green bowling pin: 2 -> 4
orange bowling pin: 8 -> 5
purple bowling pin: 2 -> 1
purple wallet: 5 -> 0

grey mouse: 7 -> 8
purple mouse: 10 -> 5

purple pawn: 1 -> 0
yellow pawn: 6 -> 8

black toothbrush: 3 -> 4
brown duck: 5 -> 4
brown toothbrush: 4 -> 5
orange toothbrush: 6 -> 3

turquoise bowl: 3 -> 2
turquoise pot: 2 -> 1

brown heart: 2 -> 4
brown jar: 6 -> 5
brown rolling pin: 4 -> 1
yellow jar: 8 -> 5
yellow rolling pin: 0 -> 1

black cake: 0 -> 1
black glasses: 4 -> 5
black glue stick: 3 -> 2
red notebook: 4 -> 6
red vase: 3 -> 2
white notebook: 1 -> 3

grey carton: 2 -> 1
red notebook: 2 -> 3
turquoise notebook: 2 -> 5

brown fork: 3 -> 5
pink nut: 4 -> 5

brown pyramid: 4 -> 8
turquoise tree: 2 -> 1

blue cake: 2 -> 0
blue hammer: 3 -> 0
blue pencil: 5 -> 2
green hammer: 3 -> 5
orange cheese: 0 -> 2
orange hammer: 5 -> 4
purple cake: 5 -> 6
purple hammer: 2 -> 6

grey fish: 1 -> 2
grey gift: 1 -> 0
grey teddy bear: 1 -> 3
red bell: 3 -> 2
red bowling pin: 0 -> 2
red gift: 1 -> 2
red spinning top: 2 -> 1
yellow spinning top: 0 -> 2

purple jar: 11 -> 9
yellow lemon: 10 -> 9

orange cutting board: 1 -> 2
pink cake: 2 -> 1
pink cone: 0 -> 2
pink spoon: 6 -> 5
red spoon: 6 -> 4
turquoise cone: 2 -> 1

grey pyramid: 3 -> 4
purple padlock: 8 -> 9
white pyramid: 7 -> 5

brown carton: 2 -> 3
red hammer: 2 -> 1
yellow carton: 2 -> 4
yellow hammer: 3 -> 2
---------------
→ Goal of the exercise:
This calls for repeating all of the records, character for character.

→ Exercise solution:
green bowling pin: 2 -> 4
orange bowling pin: 8 -> 5
purple bowling pin: 2 -> 1
purple wallet: 5 -> 0

grey mouse: 7 -> 8
purple mouse: 10 -> 5

purple pawn: 1 -> 0
yellow pawn: 6 -> 8

black toothbrush: 3 -> 4
brown duck: 5 -> 4
brown toothbrush: 4 -> 5
orange toothbrush: 6 -> 3

turquoise bowl: 3 -> 2
turquoise pot: 2 -> 1

brown heart: 2 -> 4
brown jar: 6 -> 5
brown rolling pin: 4 -> 1
yellow jar: 8 -> 5
yellow rolling pin: 0 -> 1

black cake: 0 -> 1
black glasses: 4 -> 5
black glue stick: 3 -> 2
red notebook: 4 -> 6
red vase: 3 -> 2
white notebook: 1 -> 3

grey carton: 2 -> 1
red notebook: 2 -> 3
turquoise notebook: 2 -> 5

brown fork: 3 -> 5
pink nut: 4 -> 5

brown pyramid: 4 -> 8
turquoise tree: 2 -> 1

blue cake: 2 -> 0
blue hammer: 3 -> 0
blue pencil: 5 -> 2
green hammer: 3 -> 5
orange cheese: 0 -> 2
orange hammer: 5 -> 4
purple cake: 5 -> 6
purple hammer: 2 -> 6

grey fish: 1 -> 2
grey gift: 1 -> 0
grey teddy bear: 1 -> 3
red bell: 3 -> 2
red bowling pin: 0 -> 2
red gift: 1 -> 2
red spinning top: 2 -> 1
yellow spinning top: 0 -> 2

purple jar: 11 -> 9
yellow lemon: 10 -> 9

orange cutting board: 1 -> 2
pink cake: 2 -> 1
pink cone: 0 -> 2
pink spoon: 6 -> 5
red spoon: 6 -> 4
turquoise cone: 2 -> 1

grey pyramid: 3 -> 4
purple padlock: 8 -> 9
white pyramid: 7 -> 5

brown carton: 2 -> 3
red hammer: 2 -> 1
yellow carton: 2 -> 4
yellow hammer: 3 -> 2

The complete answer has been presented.